[Building correspondence data]
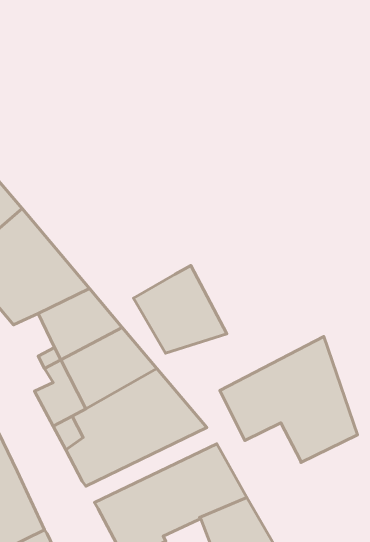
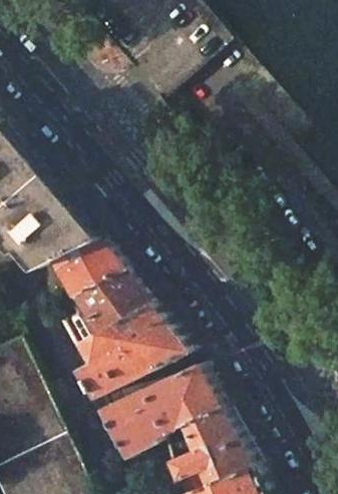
building: [134,266,227,353] -> none
building: [220,336,357,463] -> none

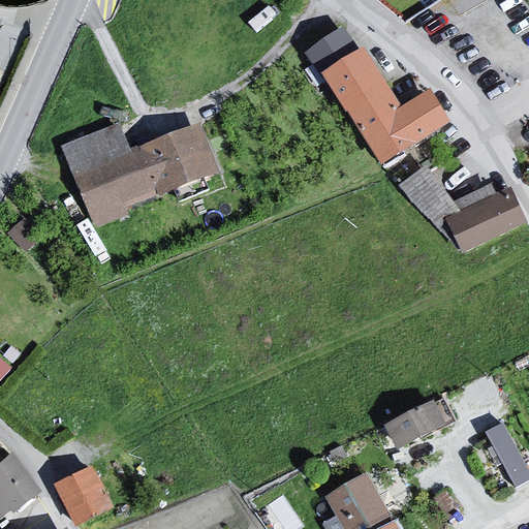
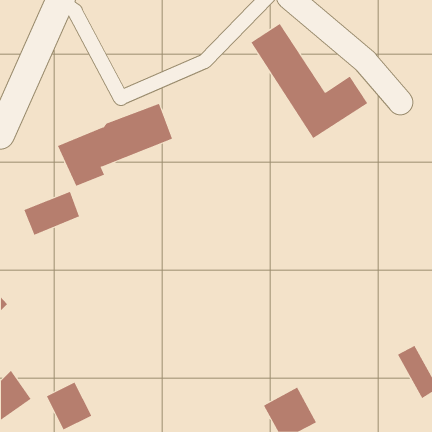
building: [61,123,129,177] -> [23,191,80,235]
building: [395,165,523,253] -> none
building: [381,402,442,450] -> none

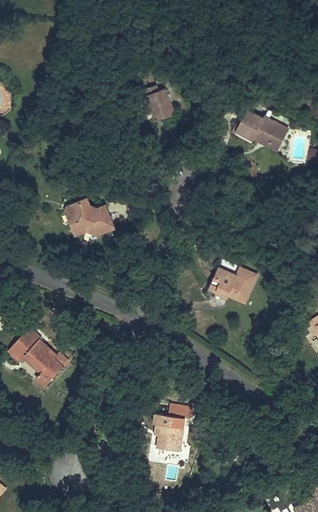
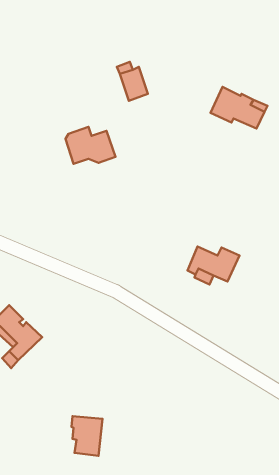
building: [62,199,112,236] -> [66,127,115,164]
building: [149,411,180,451] -> [72,416,102,456]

=== About this task ===
An acceptable answer consists of the lines above from the one holding "building: [61,123,129,177] -> [23,191,80,235]" to the end of the data, repeated exactly and containing no pictures.

=== Response to the task ===
building: [61,123,129,177] -> [23,191,80,235]
building: [395,165,523,253] -> none
building: [381,402,442,450] -> none

building: [62,199,112,236] -> [66,127,115,164]
building: [149,411,180,451] -> [72,416,102,456]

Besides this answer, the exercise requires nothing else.